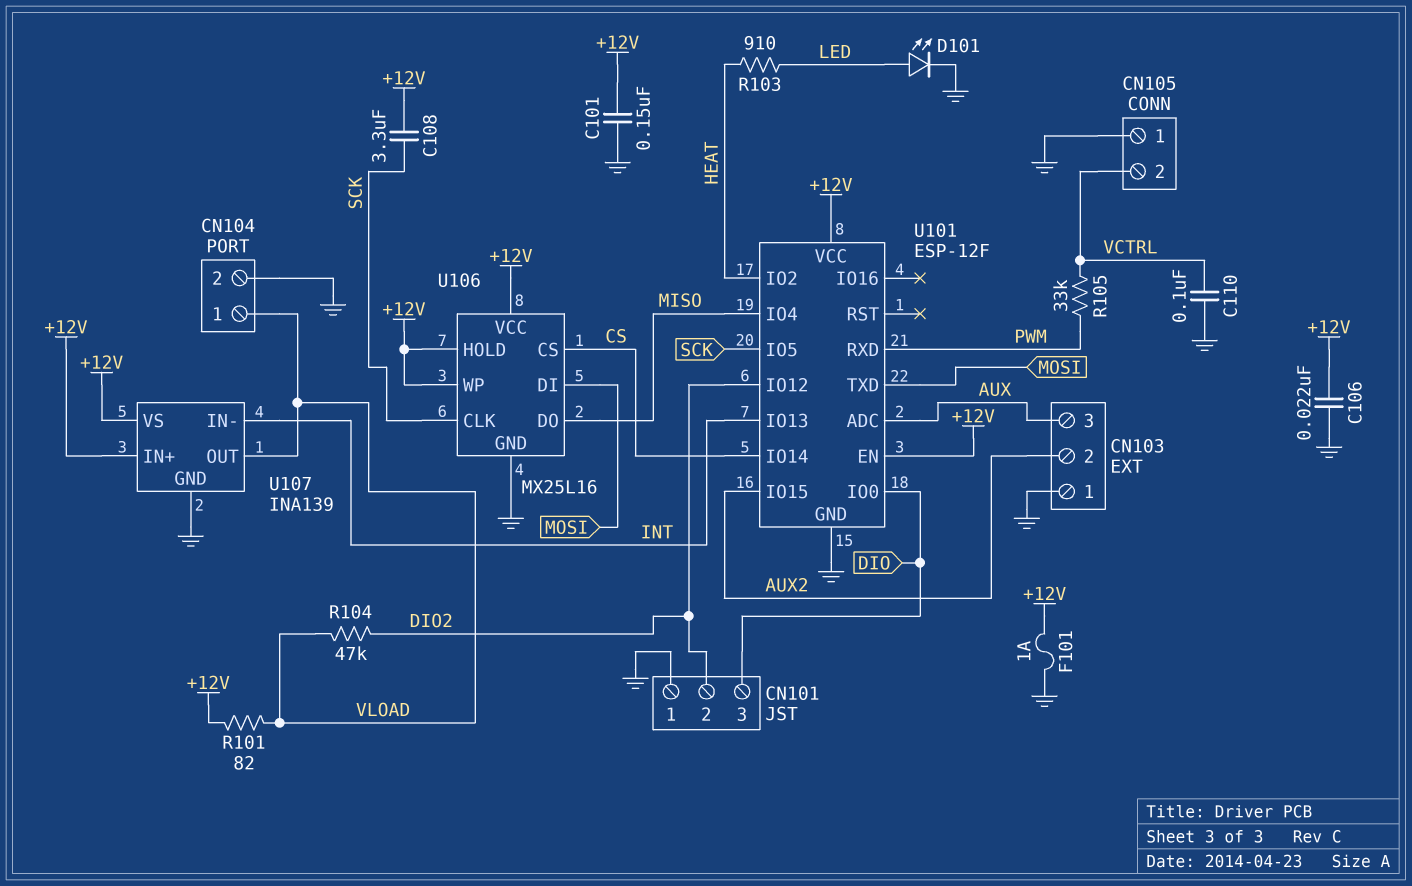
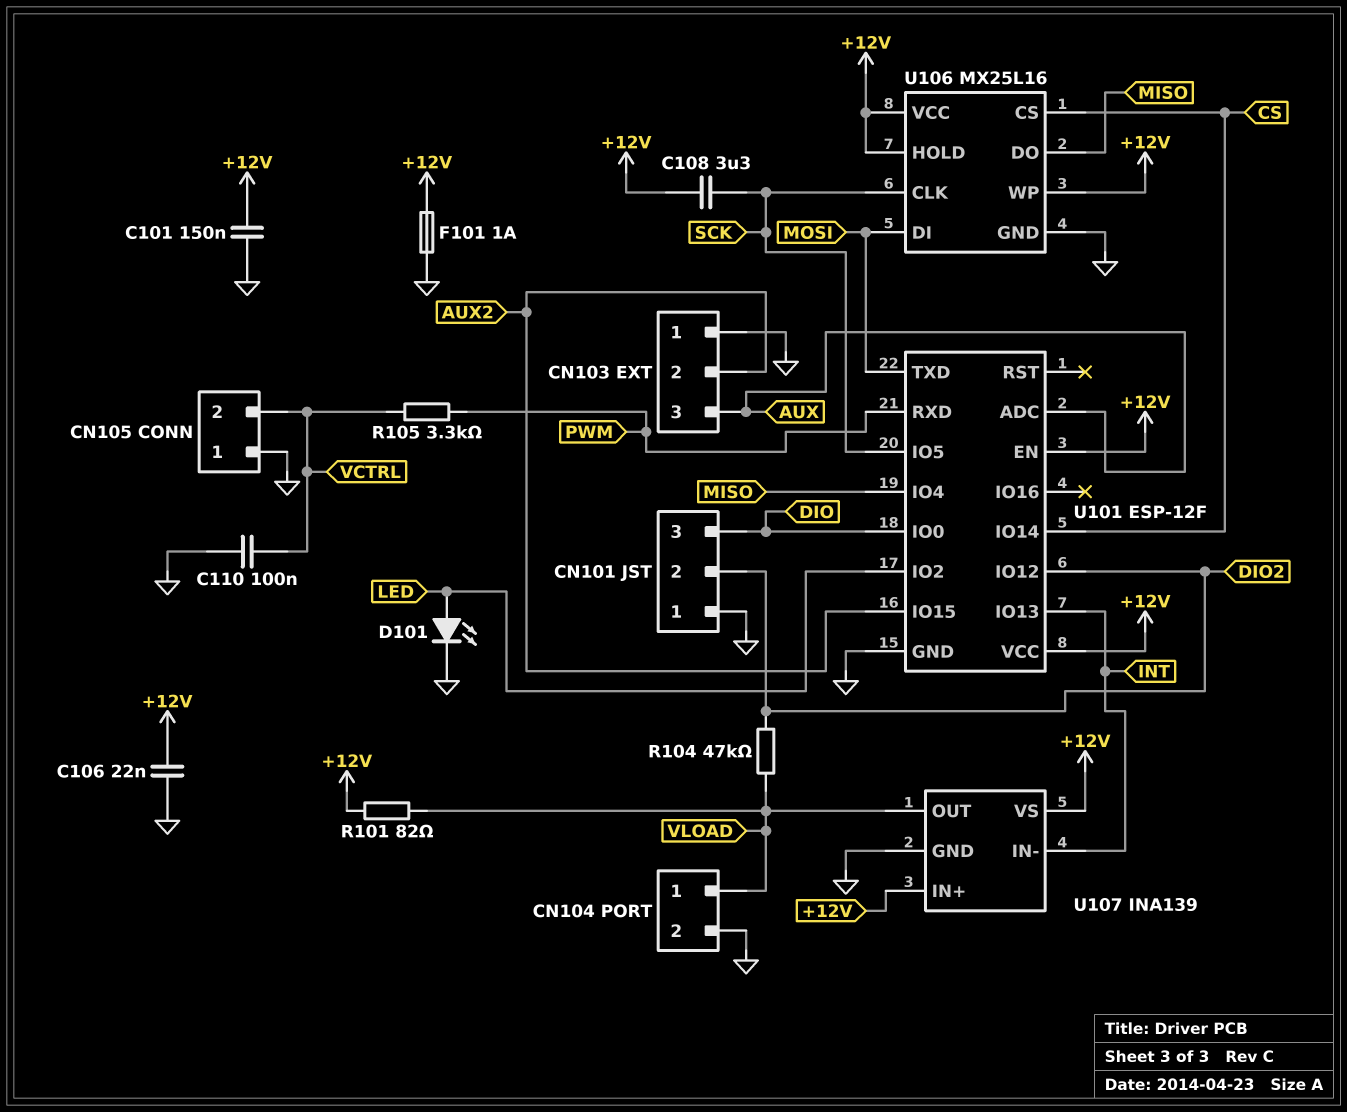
R103: 910 (HEAT, LED) -> none
R105: 33k (PWM, VCTRL) -> 3.3k (PWM, VCTRL)
U101 pin IO2: HEAT -> LED

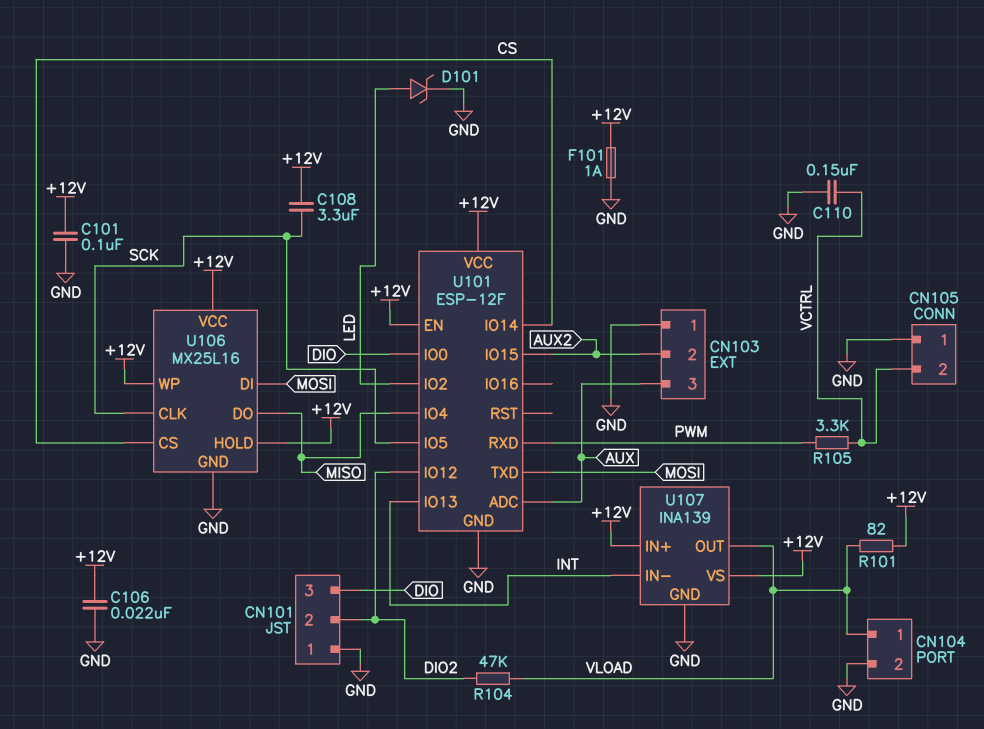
C101: 150nF (+12V, GND) -> 100nF (+12V, GND)
C110: 100nF (GND, VCTRL) -> 150nF (GND, VCTRL)
D101: LED (A LED, K GND) -> zener (A LED, K GND)

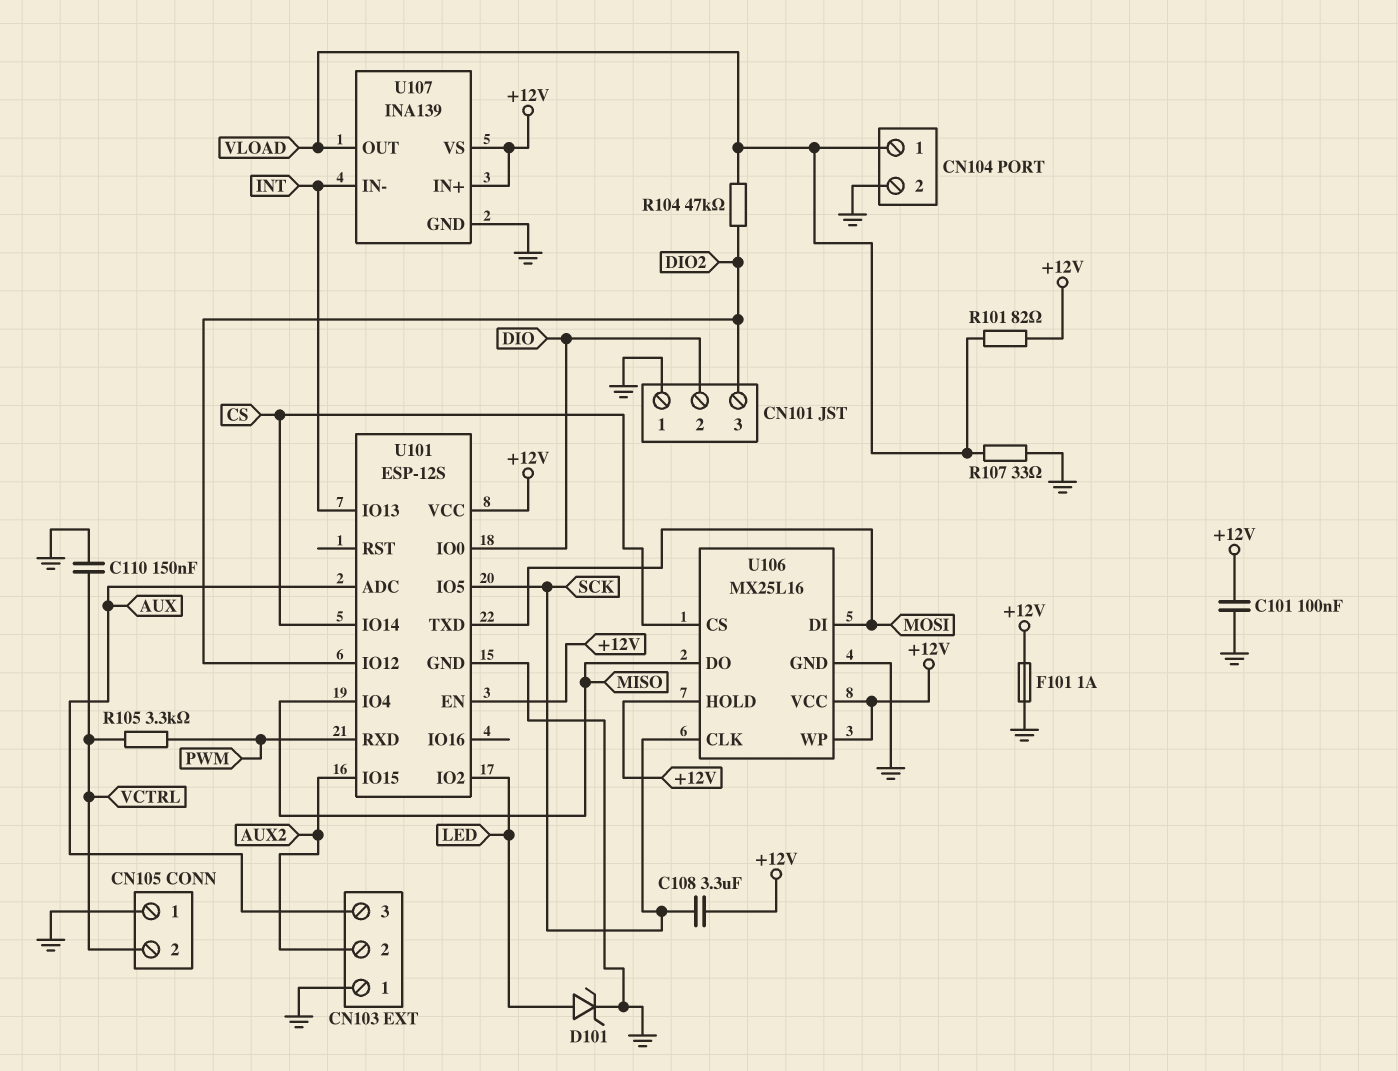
C106: 22nF (+12V, GND) -> none
CN101 pin 2: DIO2 -> DIO
CN101 pin 3: DIO -> DIO2
R107: none -> 33 (GND, VLOAD)
U101: ESP-12F -> ESP-12S

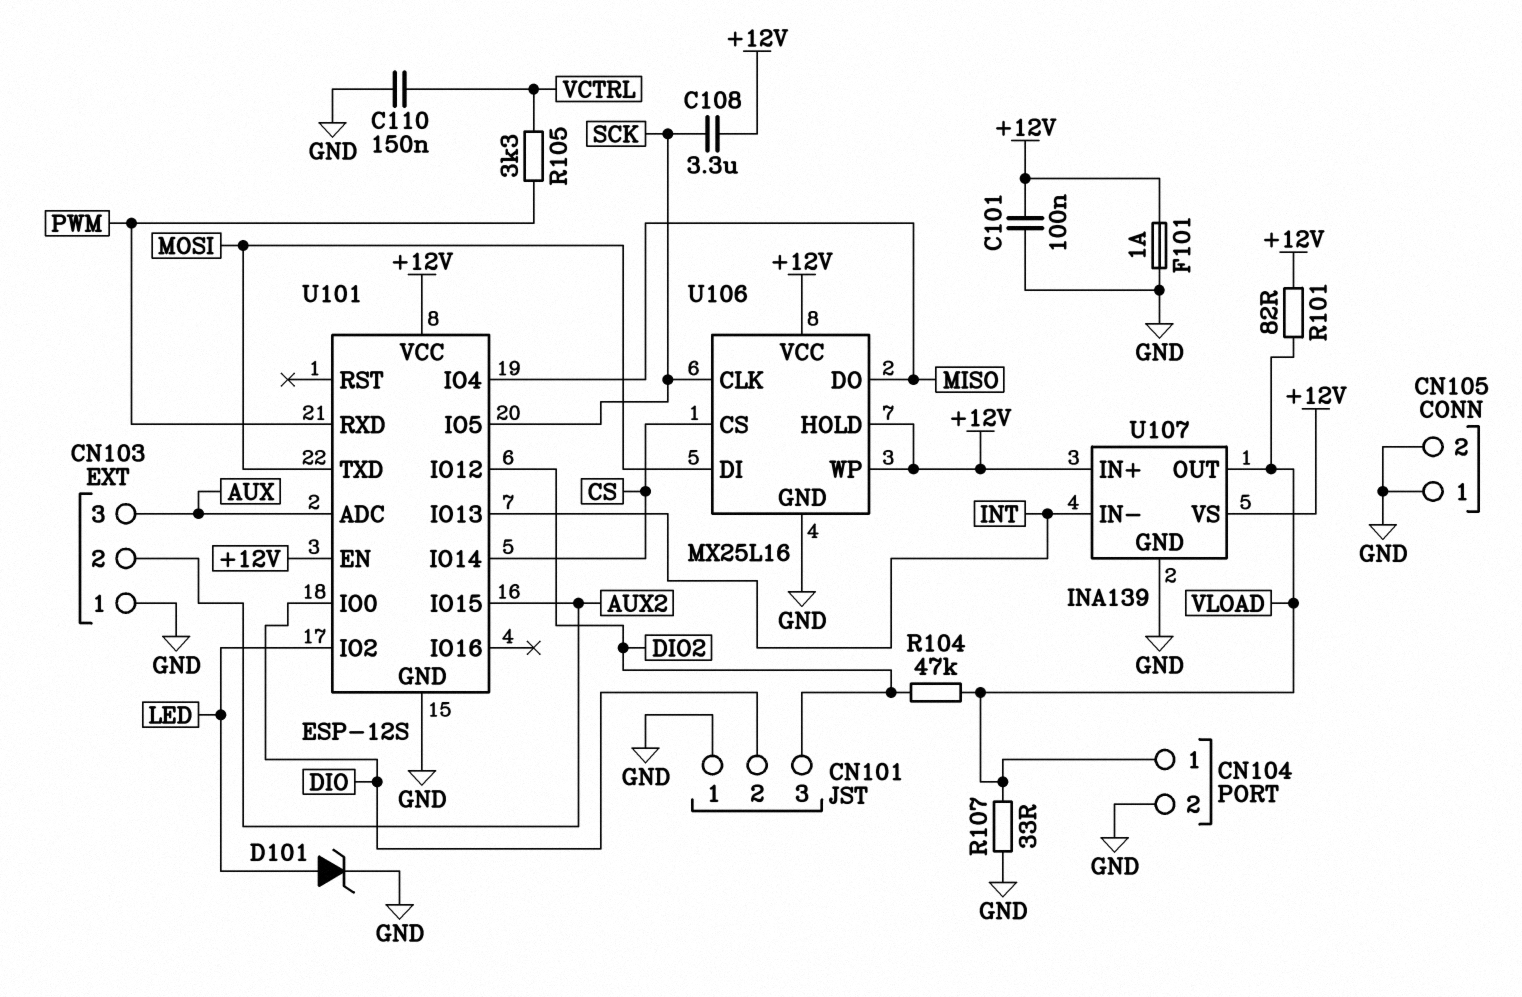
CN105 pin 2: VCTRL -> GND

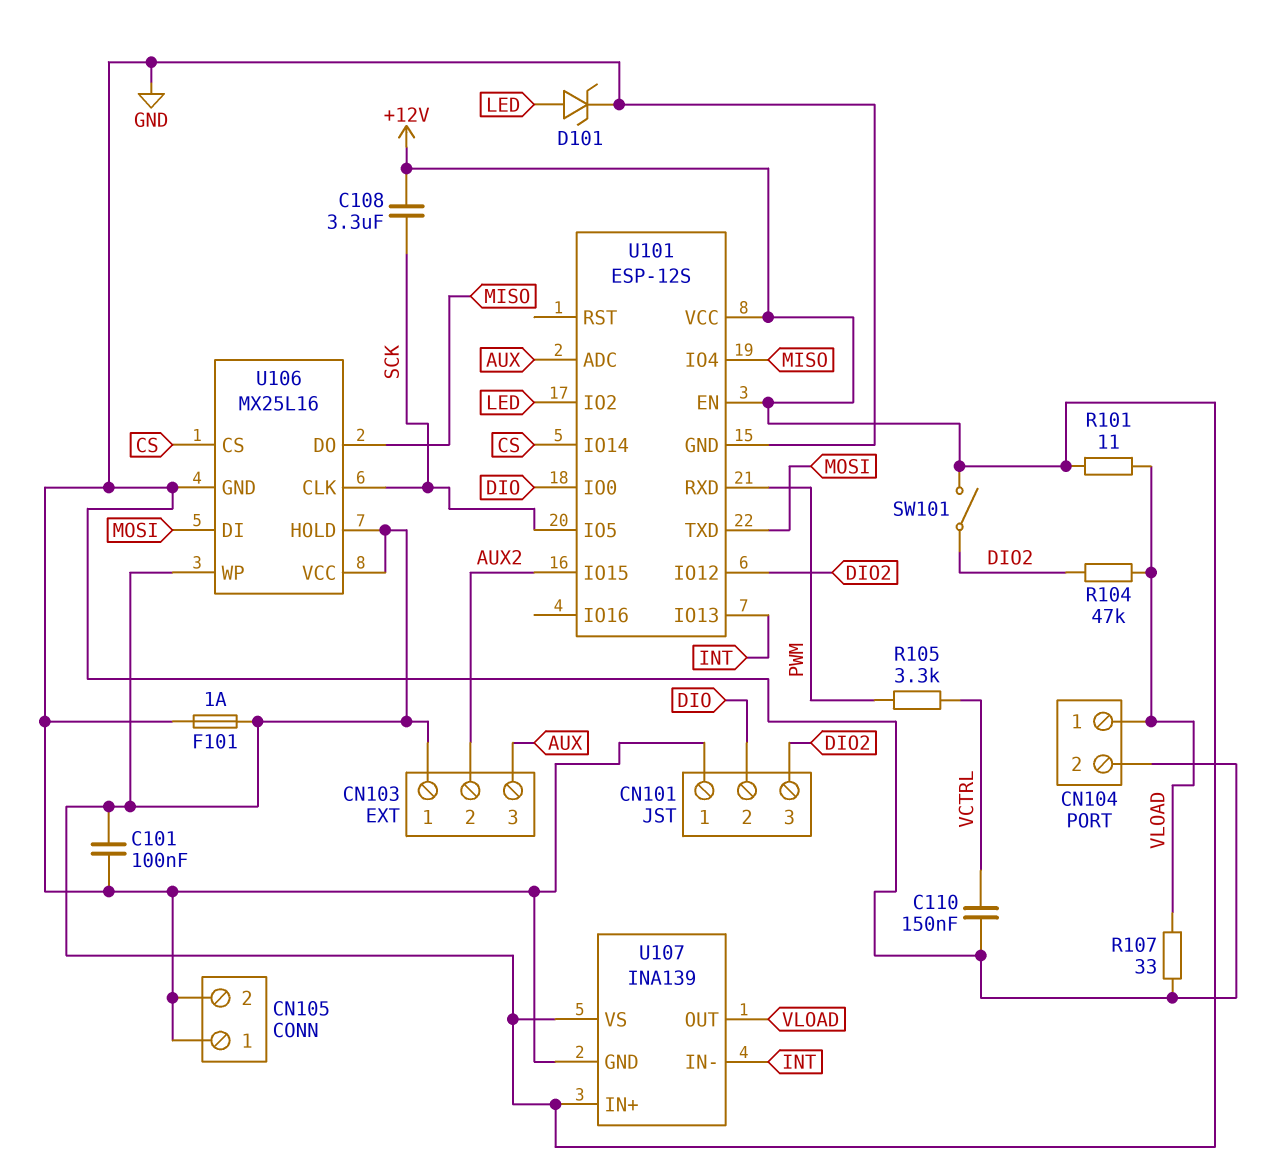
CN103 pin 1: GND -> +12V
R101: 82 (+12V, VLOAD) -> 11 (+12V, VLOAD)
SW101: none -> switch (+12V, DIO2)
+ + +
### Activity
Every entry must be reproduced exactly, with the images left out.

### Response area
R103: 910 (HEAT, LED) -> none
R105: 33k (PWM, VCTRL) -> 3.3k (PWM, VCTRL)
U101 pin IO2: HEAT -> LED

C101: 150nF (+12V, GND) -> 100nF (+12V, GND)
C110: 100nF (GND, VCTRL) -> 150nF (GND, VCTRL)
D101: LED (A LED, K GND) -> zener (A LED, K GND)

C106: 22nF (+12V, GND) -> none
CN101 pin 2: DIO2 -> DIO
CN101 pin 3: DIO -> DIO2
R107: none -> 33 (GND, VLOAD)
U101: ESP-12F -> ESP-12S

CN105 pin 2: VCTRL -> GND

CN103 pin 1: GND -> +12V
R101: 82 (+12V, VLOAD) -> 11 (+12V, VLOAD)
SW101: none -> switch (+12V, DIO2)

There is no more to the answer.